• Exercise prompt
No picture belongs in the copy. Repeat each line below exactly.

• Data for this exercise
>>>

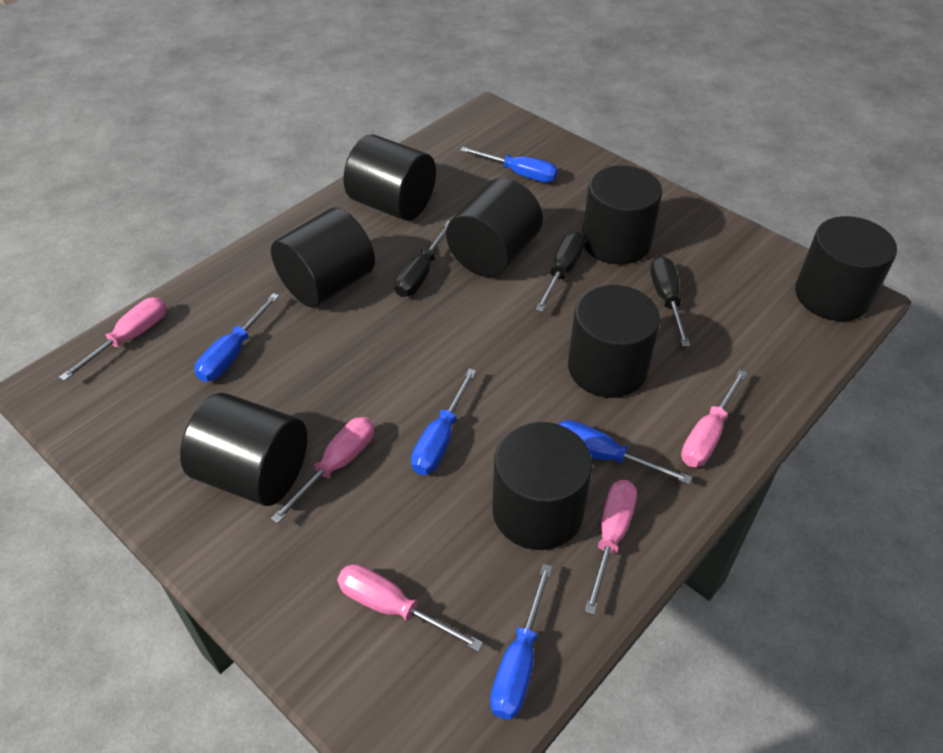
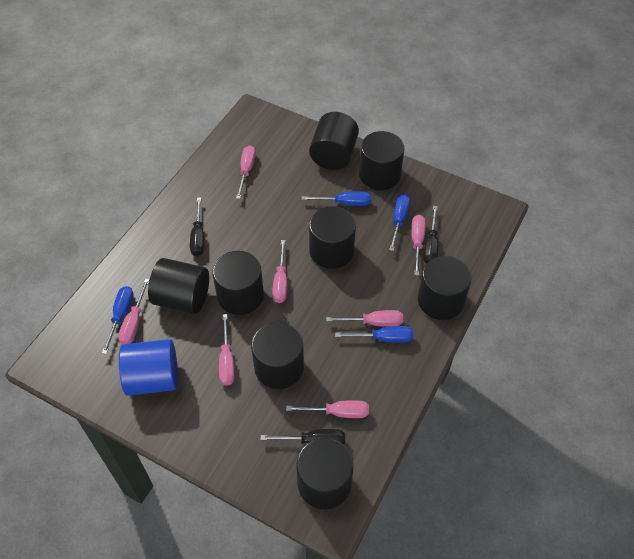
blue cylinder: 0 -> 1
blue screwdriver: 5 -> 4
pink screwdriver: 5 -> 7

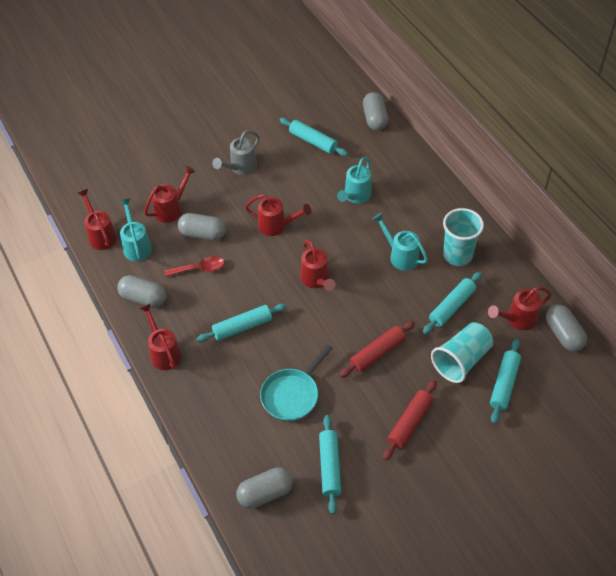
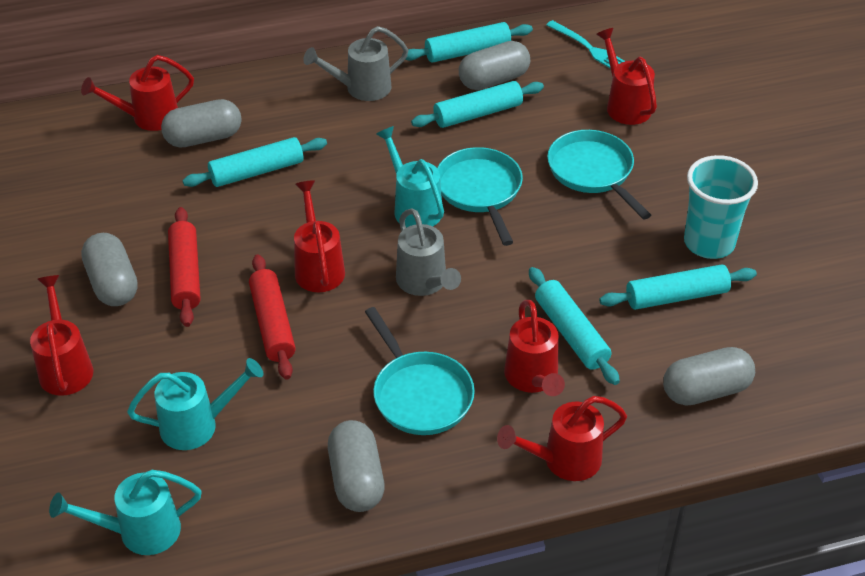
grey watering can: 1 -> 2
red spoon: 1 -> 0
turquoise cup: 2 -> 1
turquoise fork: 0 -> 1
turquoise pan: 1 -> 3

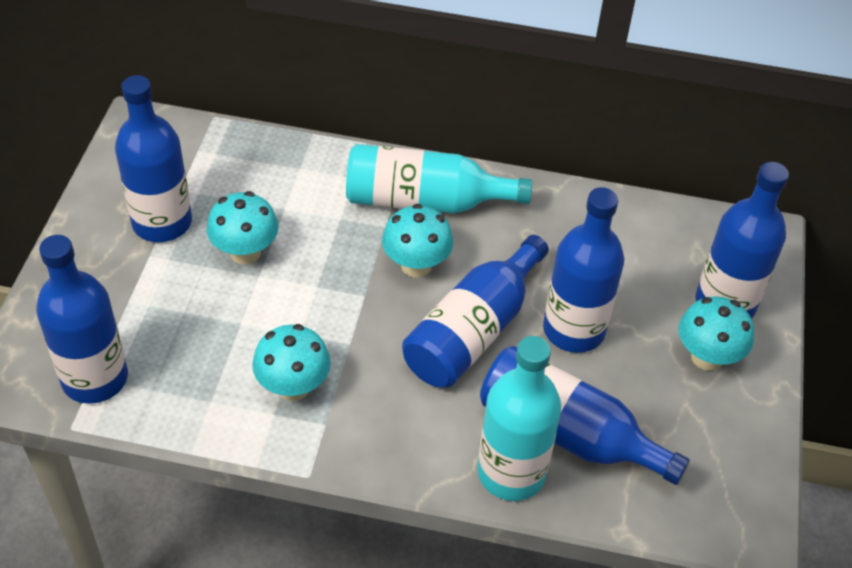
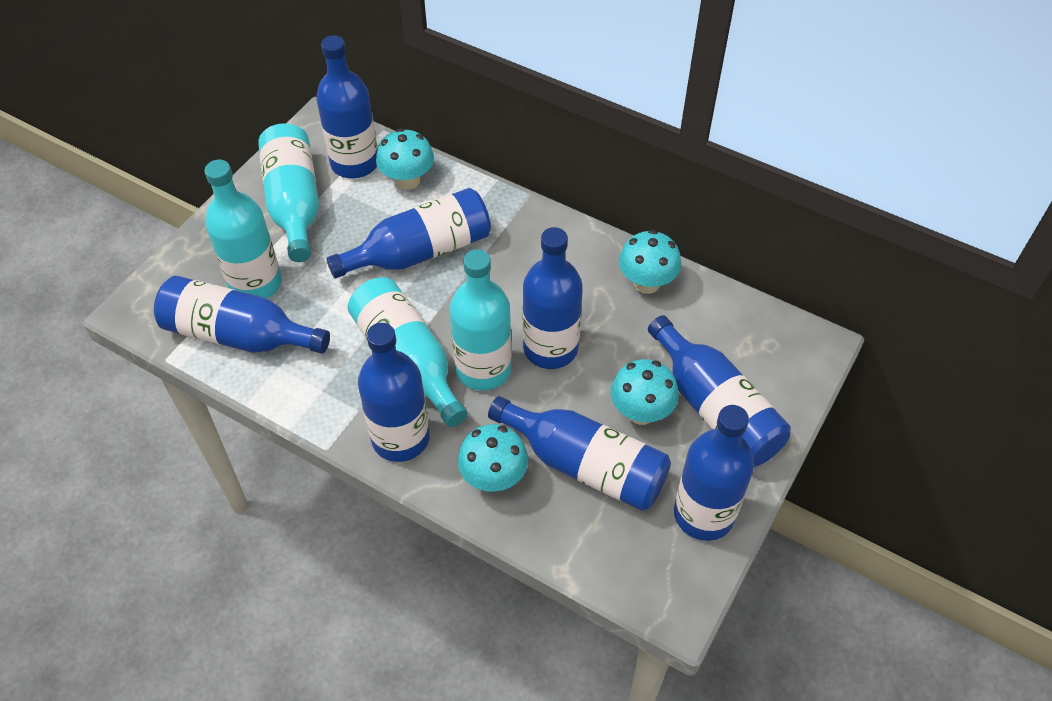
blue bottle: 6 -> 8
turquoise bottle: 2 -> 4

<<<

• Solution to this problem
blue cylinder: 0 -> 1
blue screwdriver: 5 -> 4
pink screwdriver: 5 -> 7

grey watering can: 1 -> 2
red spoon: 1 -> 0
turquoise cup: 2 -> 1
turquoise fork: 0 -> 1
turquoise pan: 1 -> 3

blue bottle: 6 -> 8
turquoise bottle: 2 -> 4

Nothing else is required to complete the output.